## DATA PROVIDED

☆ ☆ ☆ ☆ ☆ ☆ ☆

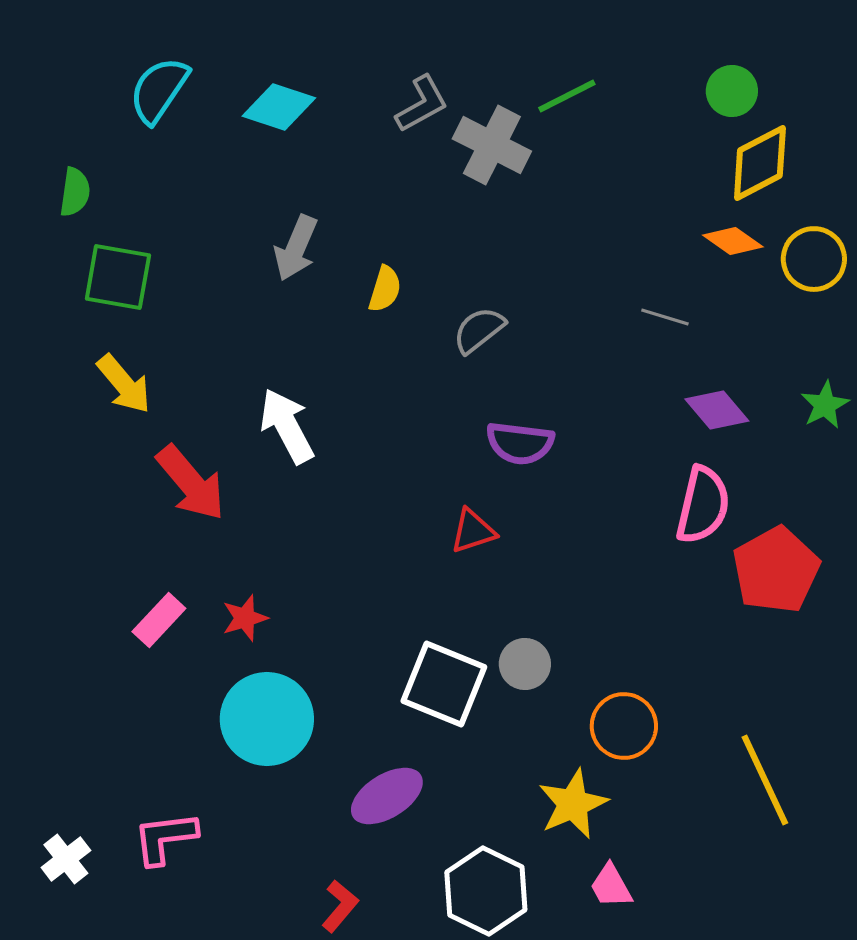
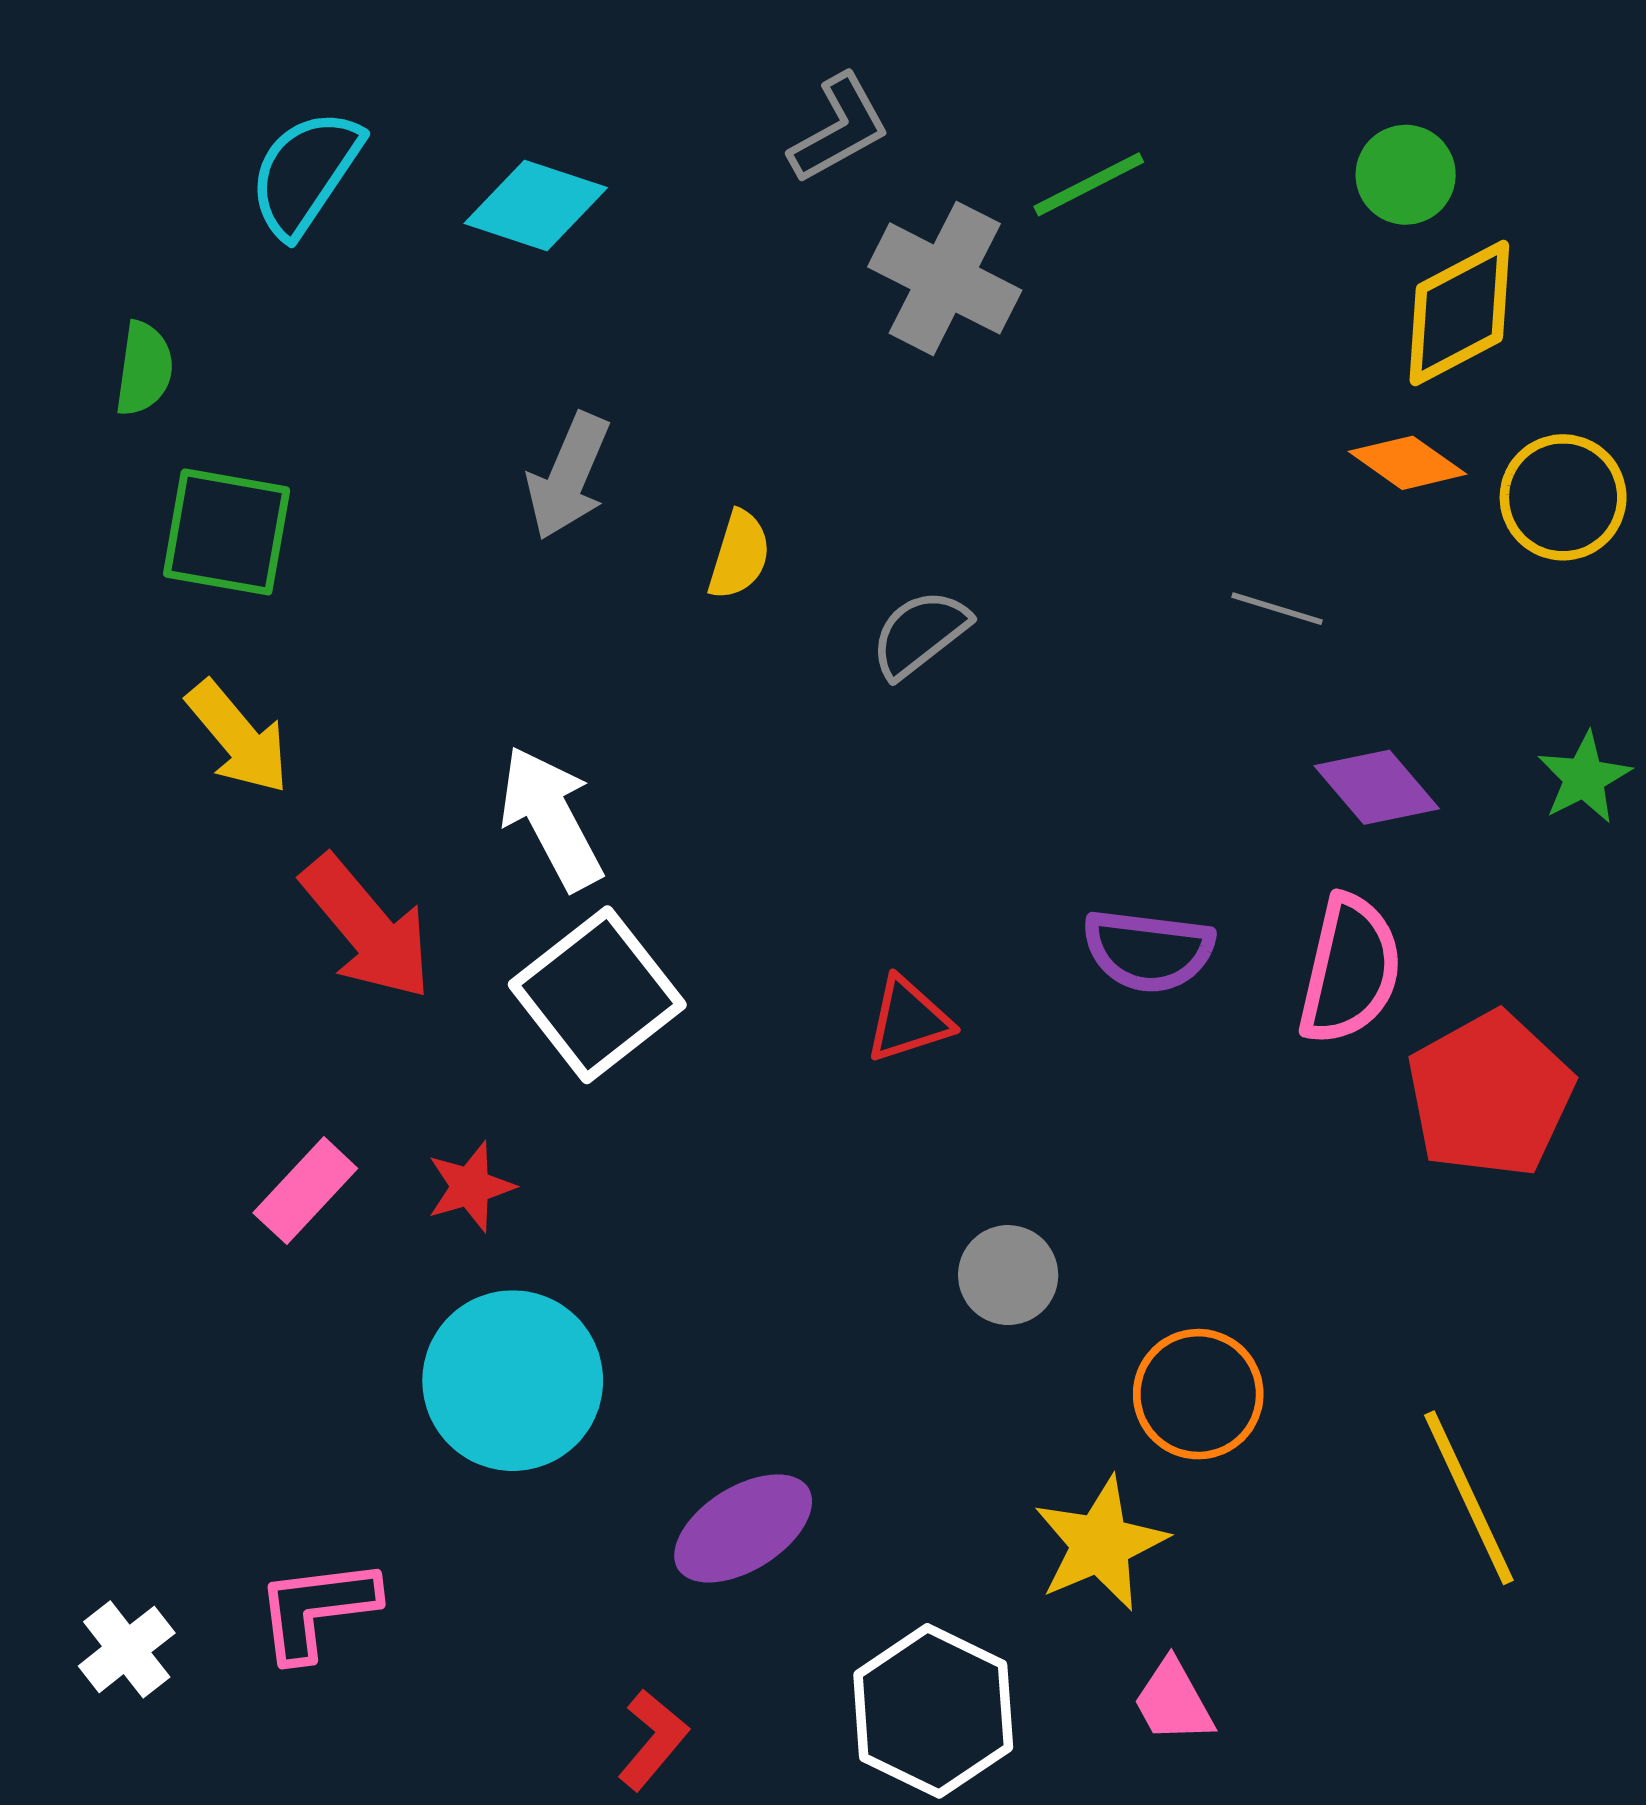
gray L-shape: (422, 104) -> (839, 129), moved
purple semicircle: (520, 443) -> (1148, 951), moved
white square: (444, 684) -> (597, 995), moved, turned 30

☆ ☆ ☆ ☆ ☆ ☆ ☆

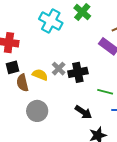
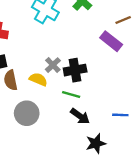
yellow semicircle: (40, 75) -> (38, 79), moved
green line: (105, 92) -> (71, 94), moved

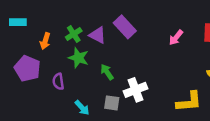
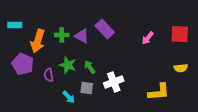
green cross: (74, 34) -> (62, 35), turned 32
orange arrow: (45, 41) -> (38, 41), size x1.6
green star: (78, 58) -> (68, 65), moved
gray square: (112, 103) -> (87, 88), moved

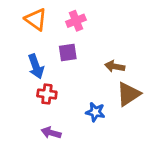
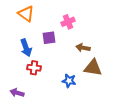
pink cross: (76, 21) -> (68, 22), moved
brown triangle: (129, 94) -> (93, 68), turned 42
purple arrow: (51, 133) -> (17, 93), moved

☆ ☆ ☆ ☆ ☆ ☆ ☆

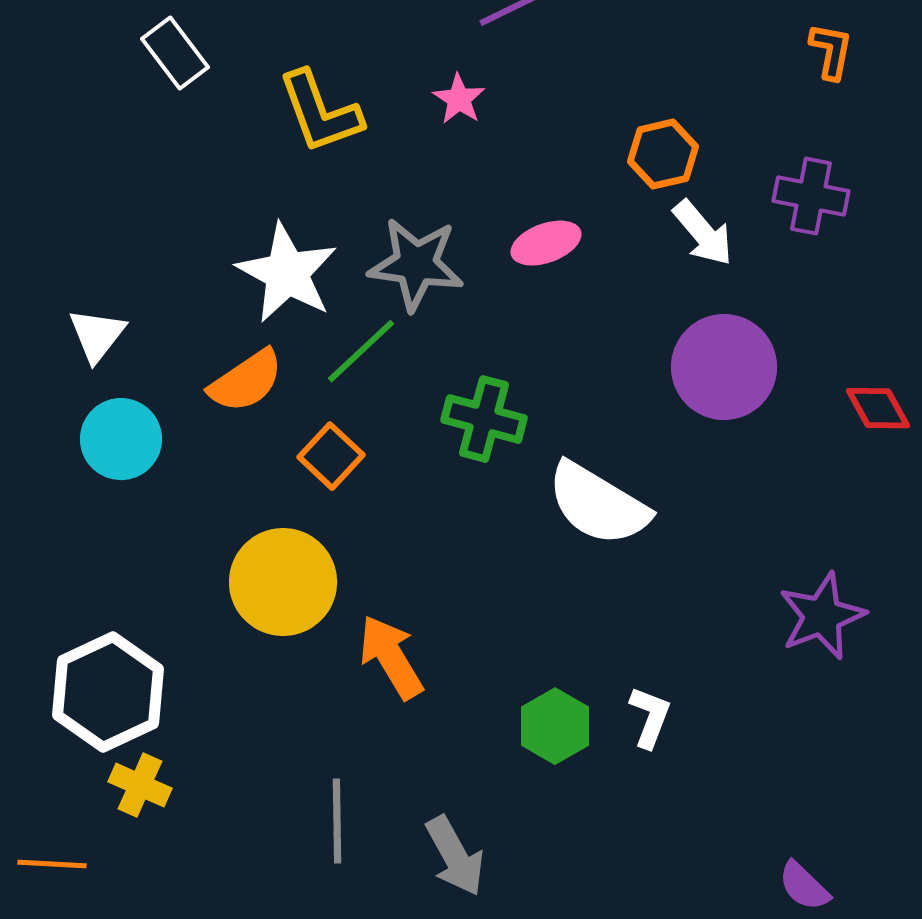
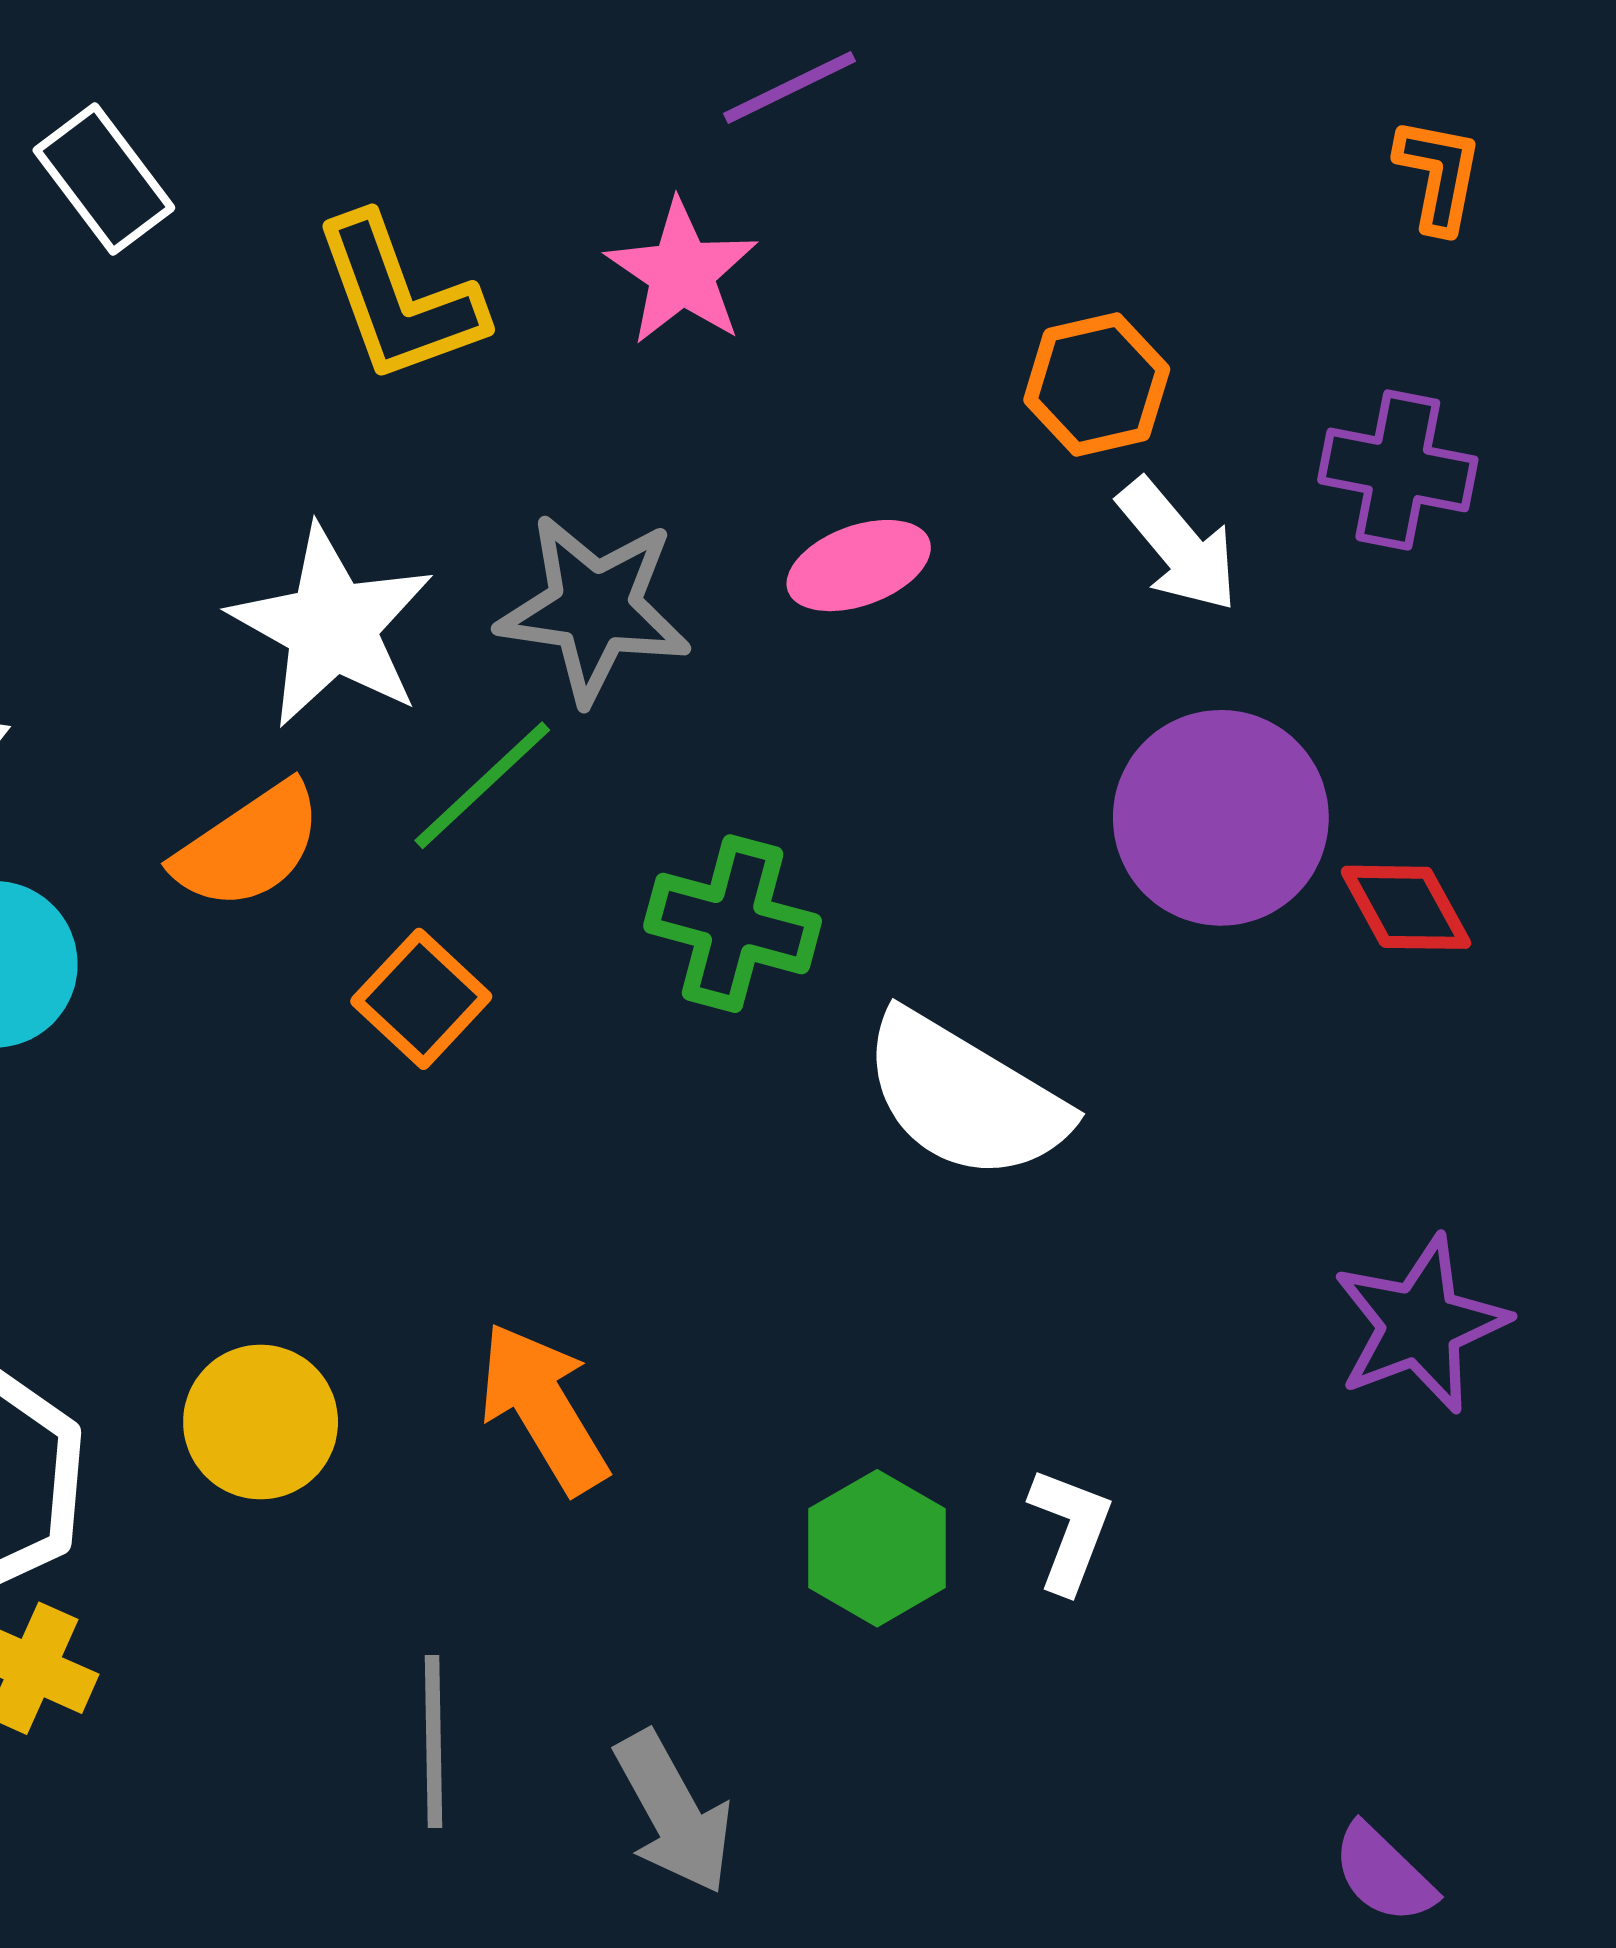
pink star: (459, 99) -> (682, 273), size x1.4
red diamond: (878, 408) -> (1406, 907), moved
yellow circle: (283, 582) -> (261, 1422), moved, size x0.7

☆ ☆ ☆ ☆ ☆ ☆ ☆

## REQUIRED WORK
Lines holding "arrow": copy each one from the records above.

## SOLUTION TO THE EXERCISE
orange arrow: (45, 41) -> (38, 41), size x1.6
purple arrow: (51, 133) -> (17, 93), moved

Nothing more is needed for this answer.